- DIRECTIONS FOR THIS TASK -
What lines of the material below include the string "deska"? Copy all of them.

- DATASET RECORDS -
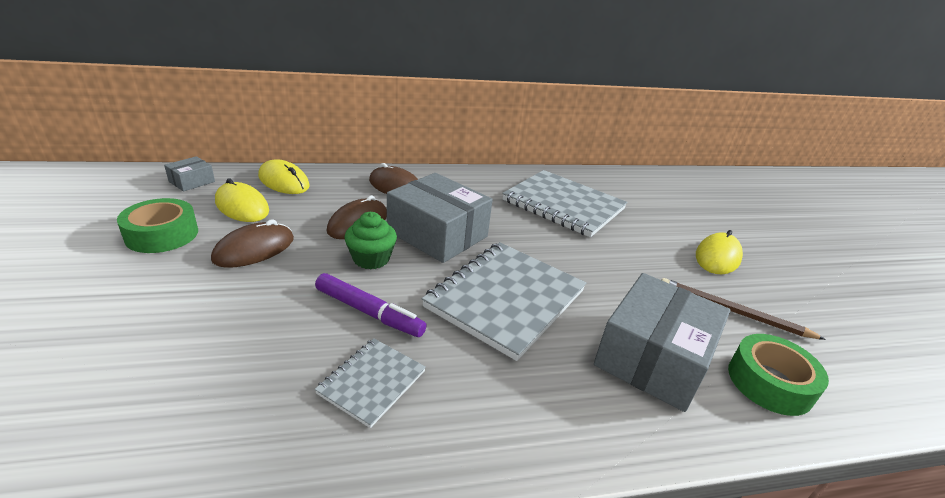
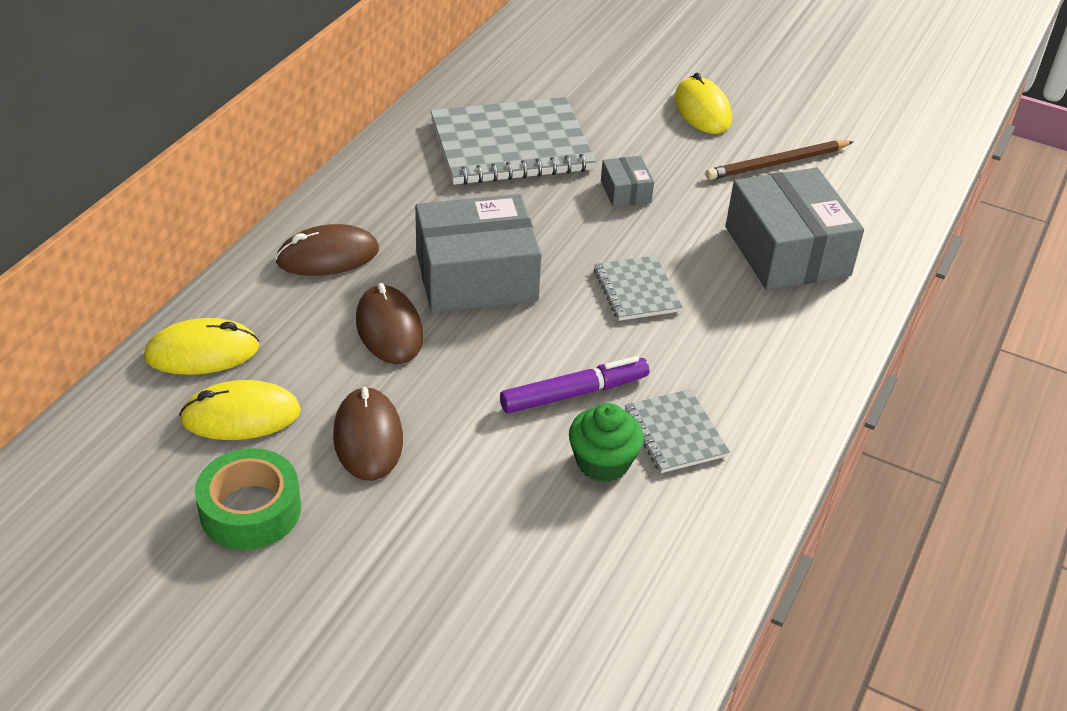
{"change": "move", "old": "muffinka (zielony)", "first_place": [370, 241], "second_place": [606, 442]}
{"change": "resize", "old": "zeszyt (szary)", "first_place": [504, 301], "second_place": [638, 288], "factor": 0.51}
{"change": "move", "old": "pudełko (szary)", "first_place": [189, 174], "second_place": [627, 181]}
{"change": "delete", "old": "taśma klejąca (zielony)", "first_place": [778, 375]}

...

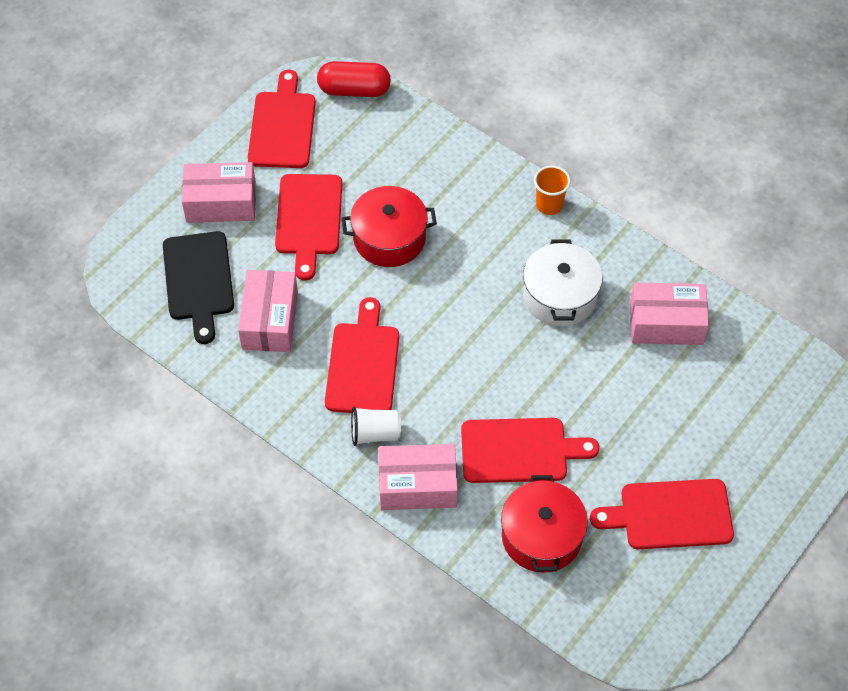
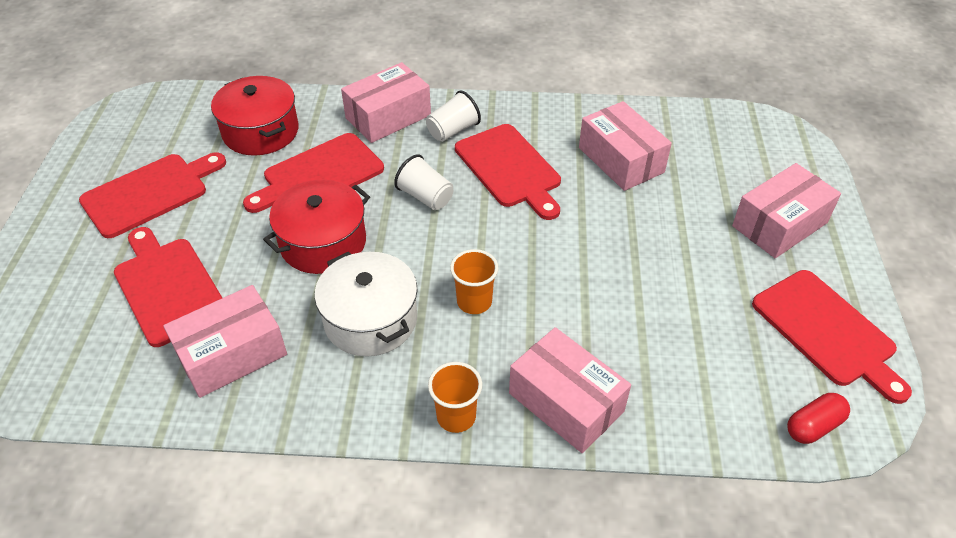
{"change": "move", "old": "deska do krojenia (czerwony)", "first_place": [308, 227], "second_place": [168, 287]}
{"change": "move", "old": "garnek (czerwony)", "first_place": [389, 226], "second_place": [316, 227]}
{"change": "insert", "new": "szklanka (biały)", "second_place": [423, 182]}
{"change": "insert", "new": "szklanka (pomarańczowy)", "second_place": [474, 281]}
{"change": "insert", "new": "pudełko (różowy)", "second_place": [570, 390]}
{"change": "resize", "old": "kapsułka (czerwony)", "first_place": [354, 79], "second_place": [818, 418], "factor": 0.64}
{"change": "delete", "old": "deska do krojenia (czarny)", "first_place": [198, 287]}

- COMPLETED TASK -
{"change": "move", "old": "deska do krojenia (czerwony)", "first_place": [308, 227], "second_place": [168, 287]}
{"change": "delete", "old": "deska do krojenia (czarny)", "first_place": [198, 287]}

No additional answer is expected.